→ Work to complete
What lines in the records include the string "pink"? Return each one.

Object state change records:

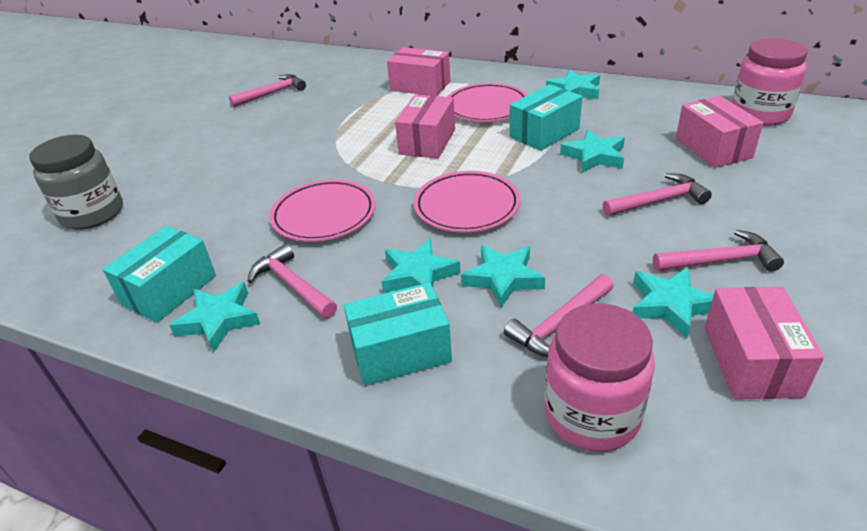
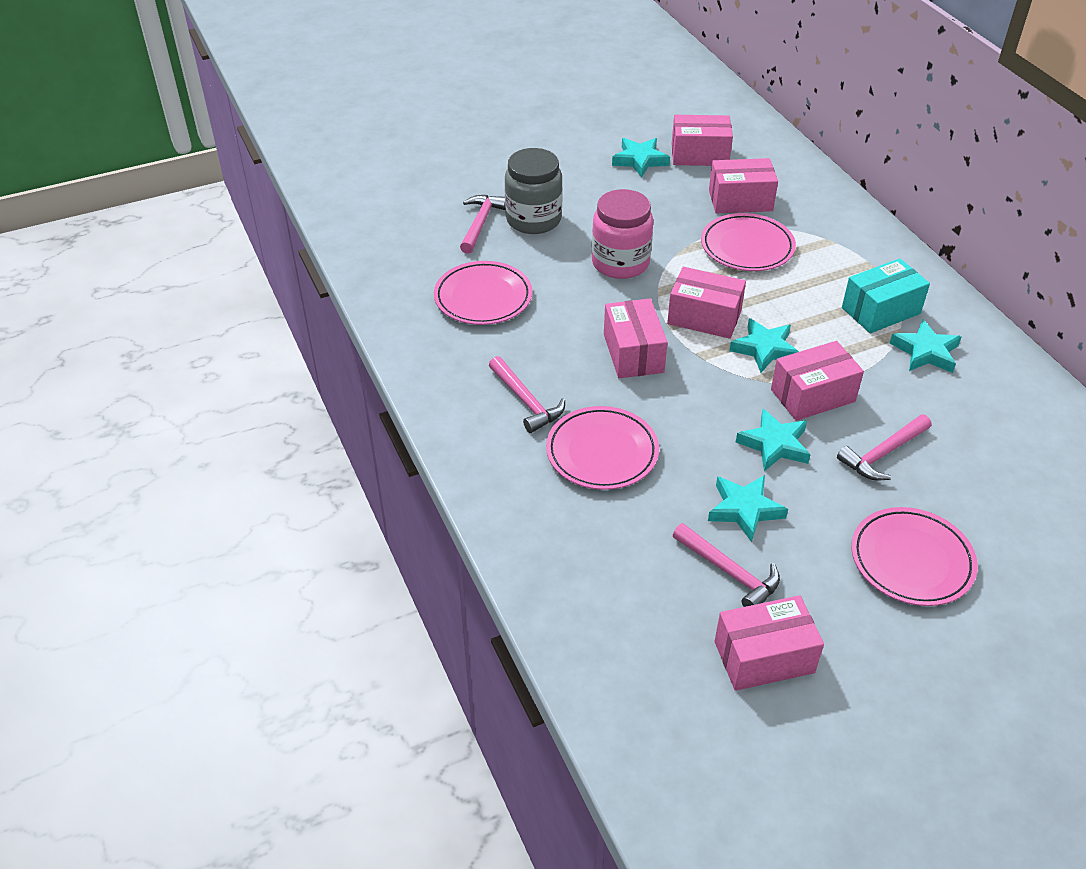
pink box: 4 -> 6
pink hammer: 5 -> 4
pink jar: 2 -> 1
pink plate: 3 -> 4
turquoise box: 3 -> 1
turquoise star: 6 -> 5

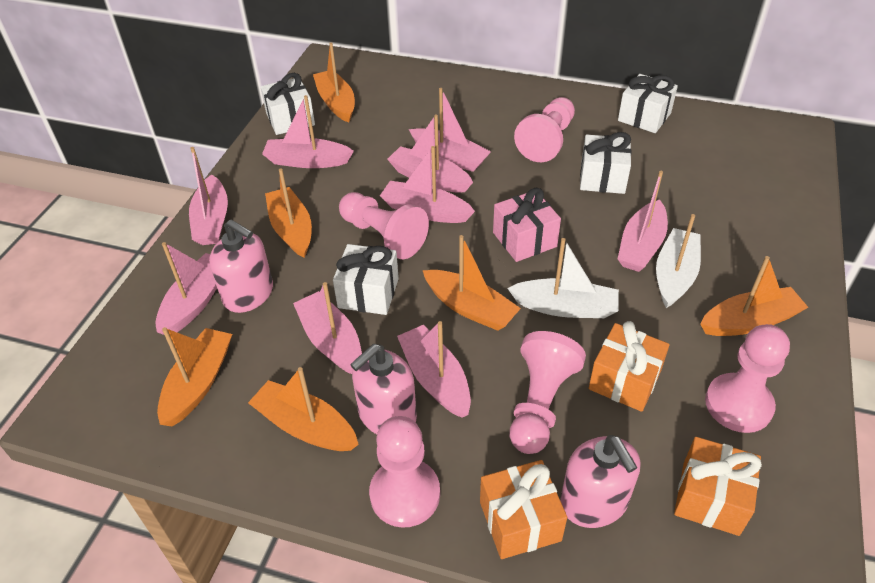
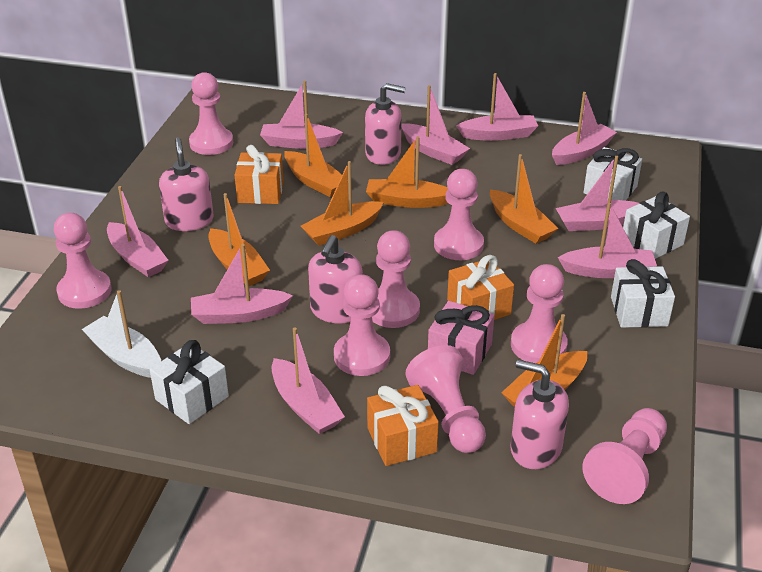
pink pawn: 5 -> 8
pink soap dispenser: 3 -> 4
white boat: 2 -> 1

→ Result of this task
pink box: 4 -> 6
pink hammer: 5 -> 4
pink jar: 2 -> 1
pink plate: 3 -> 4
pink pawn: 5 -> 8
pink soap dispenser: 3 -> 4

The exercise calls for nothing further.